### SUPPLIED MATERIAL
........

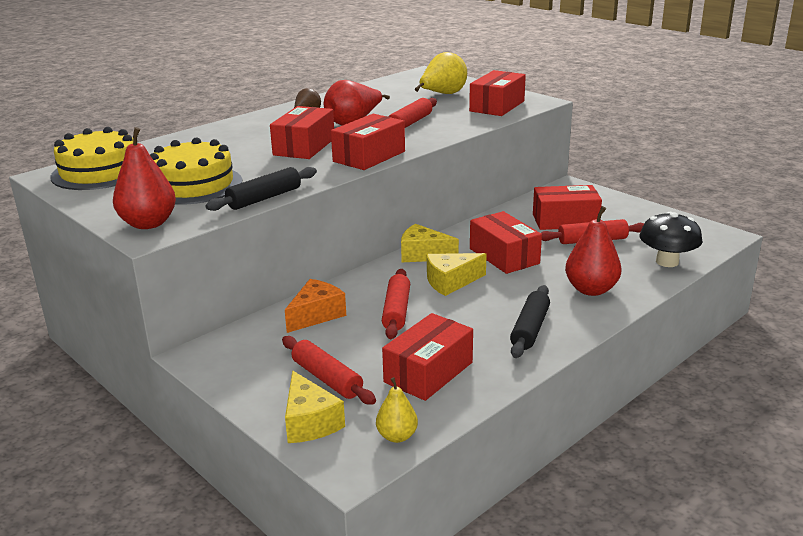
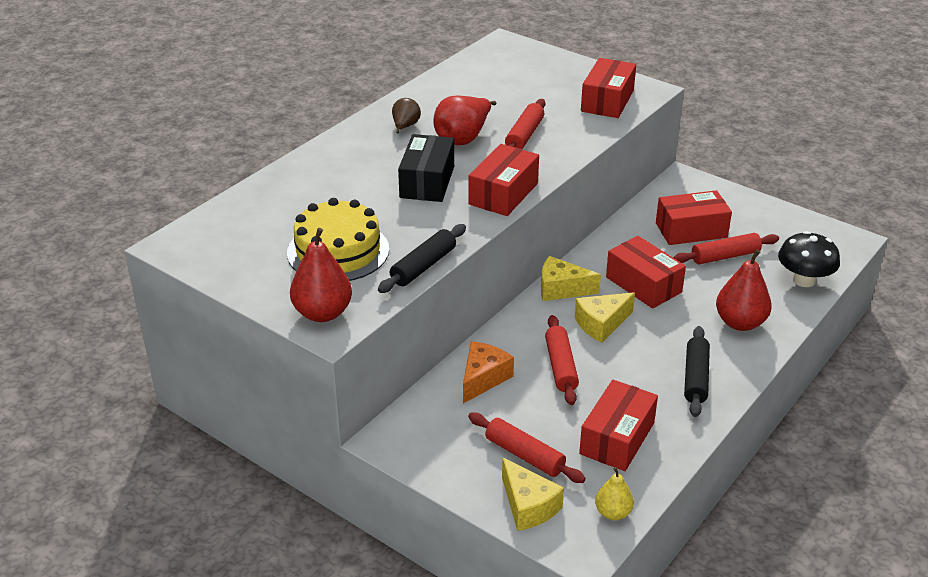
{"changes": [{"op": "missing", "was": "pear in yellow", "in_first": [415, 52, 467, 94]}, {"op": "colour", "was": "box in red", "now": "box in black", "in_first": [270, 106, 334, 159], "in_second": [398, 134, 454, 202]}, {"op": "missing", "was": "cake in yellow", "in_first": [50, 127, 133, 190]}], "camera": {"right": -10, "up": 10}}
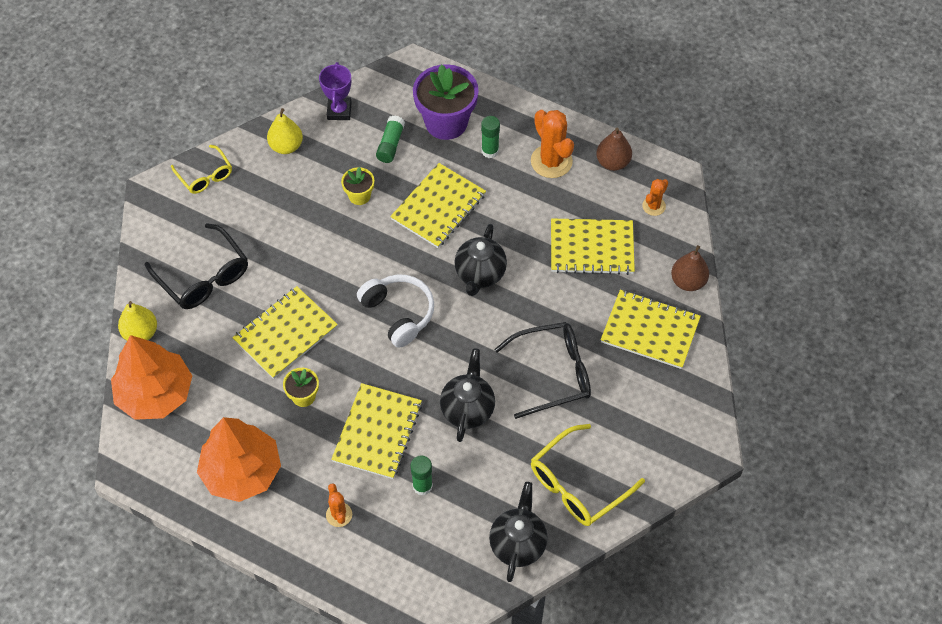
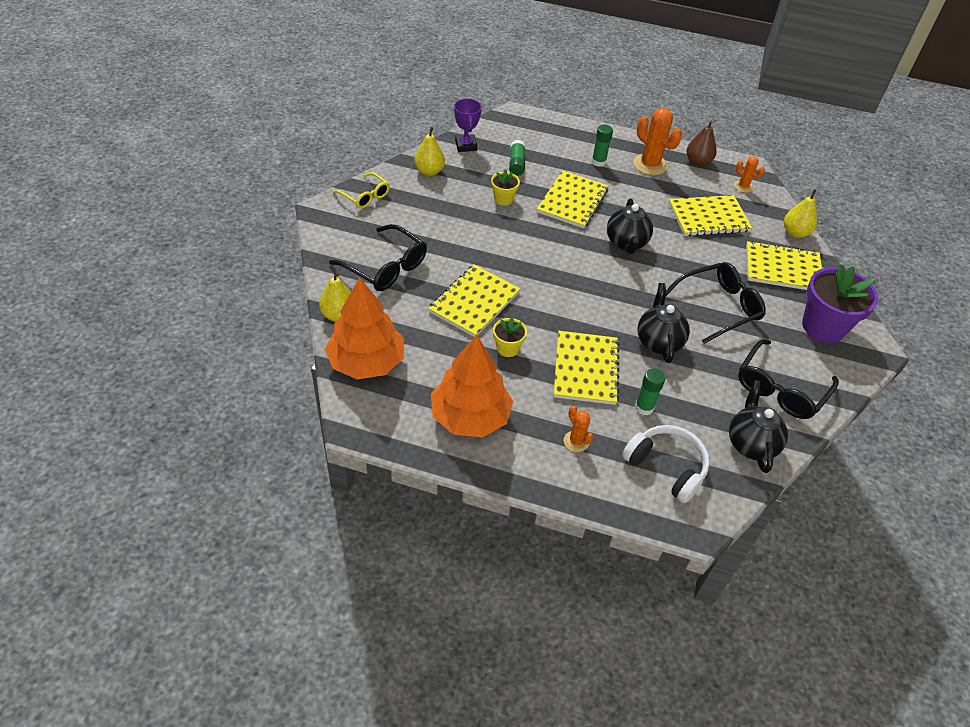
{"changes": [{"op": "relocated", "was": "flower pot in purple", "in_first": [413, 64, 479, 140], "in_second": [802, 264, 878, 343]}, {"op": "spun", "was": "cactus in orange", "in_first": [642, 179, 668, 216], "in_second": [734, 156, 765, 193], "clockwise": -75}, {"op": "colour", "was": "pear in brown", "now": "pear in yellow", "in_first": [671, 245, 709, 291], "in_second": [784, 189, 817, 238]}, {"op": "relocated", "was": "headphones in white", "in_first": [357, 275, 434, 348], "in_second": [622, 425, 710, 503]}, {"op": "colour", "was": "glasses in yellow", "now": "glasses in black", "in_first": [531, 424, 645, 526], "in_second": [738, 339, 839, 419]}], "camera": {"right": -15, "up": -10}}
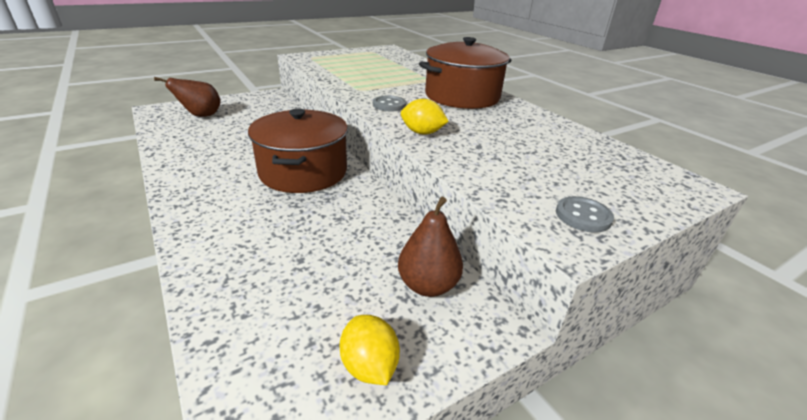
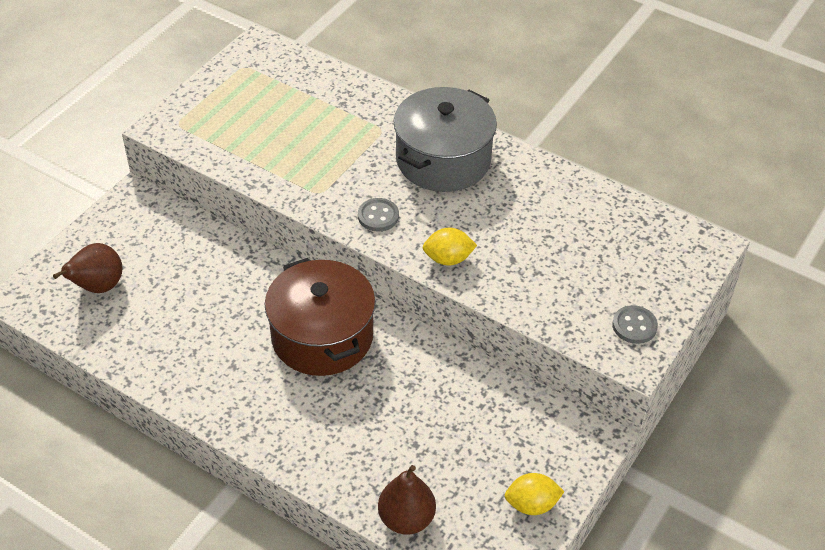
{"changes": [{"op": "colour", "was": "pot in brown", "now": "pot in grey", "in_first": [419, 37, 512, 109], "in_second": [394, 87, 497, 192]}, {"op": "relocated", "was": "pear in brown", "in_first": [398, 197, 463, 297], "in_second": [378, 465, 436, 534]}, {"op": "spun", "was": "lemon in yellow", "in_first": [340, 315, 400, 385], "in_second": [505, 473, 565, 515], "clockwise": -45}], "camera": {"right": -25, "up": 15}}
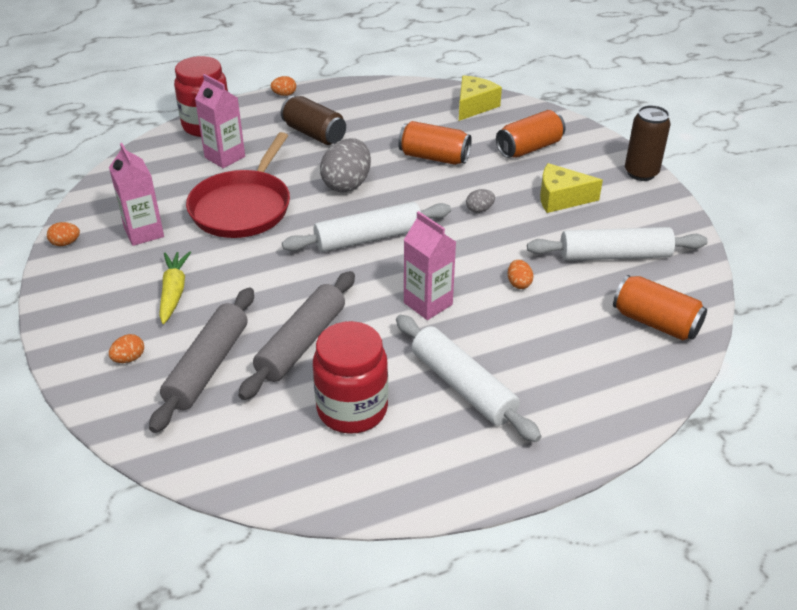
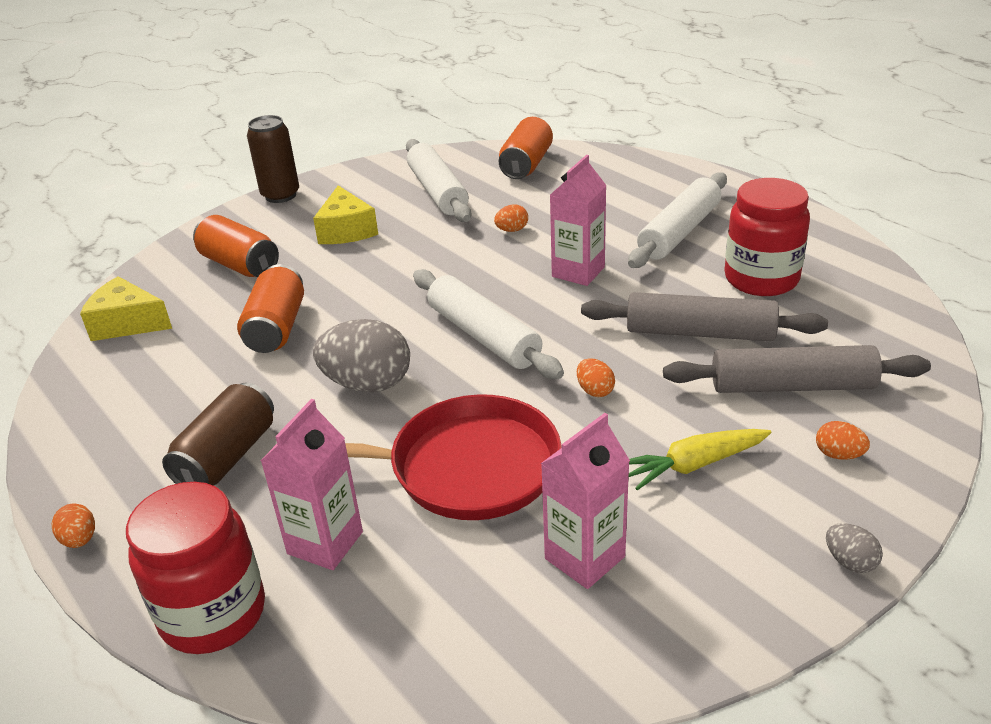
{"changes": [{"op": "relocated", "was": "egg in grey", "in_first": [466, 189, 495, 213], "in_second": [826, 523, 883, 573]}, {"op": "relocated", "was": "egg in orange", "in_first": [47, 222, 80, 246], "in_second": [577, 358, 615, 397]}], "camera": {"right": -105, "up": -5}}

........

### WHAT IS BEING ASKED
Could you set down the material above word for word while dropping its pictures?

### SOLUTION FOR THIS EXERCISE
{"changes": [{"op": "missing", "was": "pear in yellow", "in_first": [415, 52, 467, 94]}, {"op": "colour", "was": "box in red", "now": "box in black", "in_first": [270, 106, 334, 159], "in_second": [398, 134, 454, 202]}, {"op": "missing", "was": "cake in yellow", "in_first": [50, 127, 133, 190]}], "camera": {"right": -10, "up": 10}}
{"changes": [{"op": "relocated", "was": "flower pot in purple", "in_first": [413, 64, 479, 140], "in_second": [802, 264, 878, 343]}, {"op": "spun", "was": "cactus in orange", "in_first": [642, 179, 668, 216], "in_second": [734, 156, 765, 193], "clockwise": -75}, {"op": "colour", "was": "pear in brown", "now": "pear in yellow", "in_first": [671, 245, 709, 291], "in_second": [784, 189, 817, 238]}, {"op": "relocated", "was": "headphones in white", "in_first": [357, 275, 434, 348], "in_second": [622, 425, 710, 503]}, {"op": "colour", "was": "glasses in yellow", "now": "glasses in black", "in_first": [531, 424, 645, 526], "in_second": [738, 339, 839, 419]}], "camera": {"right": -15, "up": -10}}
{"changes": [{"op": "colour", "was": "pot in brown", "now": "pot in grey", "in_first": [419, 37, 512, 109], "in_second": [394, 87, 497, 192]}, {"op": "relocated", "was": "pear in brown", "in_first": [398, 197, 463, 297], "in_second": [378, 465, 436, 534]}, {"op": "spun", "was": "lemon in yellow", "in_first": [340, 315, 400, 385], "in_second": [505, 473, 565, 515], "clockwise": -45}], "camera": {"right": -25, "up": 15}}
{"changes": [{"op": "relocated", "was": "egg in grey", "in_first": [466, 189, 495, 213], "in_second": [826, 523, 883, 573]}, {"op": "relocated", "was": "egg in orange", "in_first": [47, 222, 80, 246], "in_second": [577, 358, 615, 397]}], "camera": {"right": -105, "up": -5}}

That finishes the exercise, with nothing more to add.